▶ _TASK GOAL_:
Pick out and copy each line of the records that contains the string "purple". Treat uppercase and lowercase letters as different.

** BEGIN EXERCISE INPUTS **

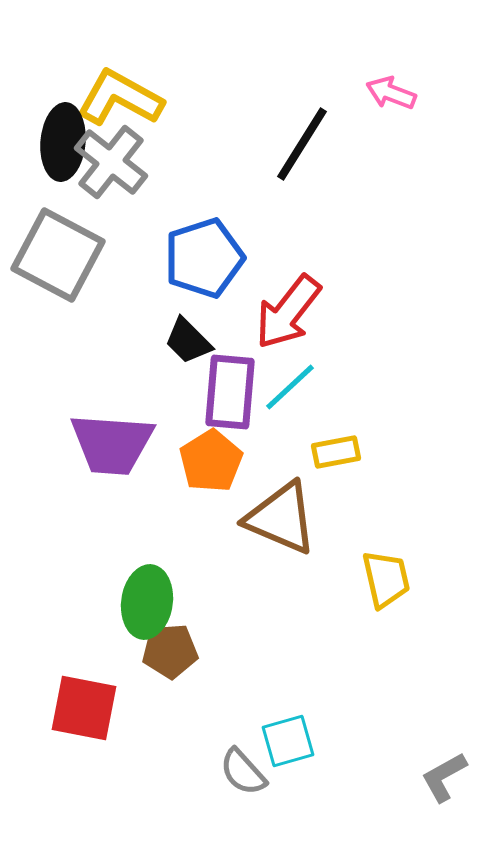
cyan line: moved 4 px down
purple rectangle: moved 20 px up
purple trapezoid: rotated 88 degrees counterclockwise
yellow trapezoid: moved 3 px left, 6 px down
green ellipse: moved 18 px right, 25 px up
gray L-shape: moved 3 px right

** END EXERCISE INPUTS **

▶ _THE RESULT_:
purple rectangle: moved 20 px up
purple trapezoid: rotated 88 degrees counterclockwise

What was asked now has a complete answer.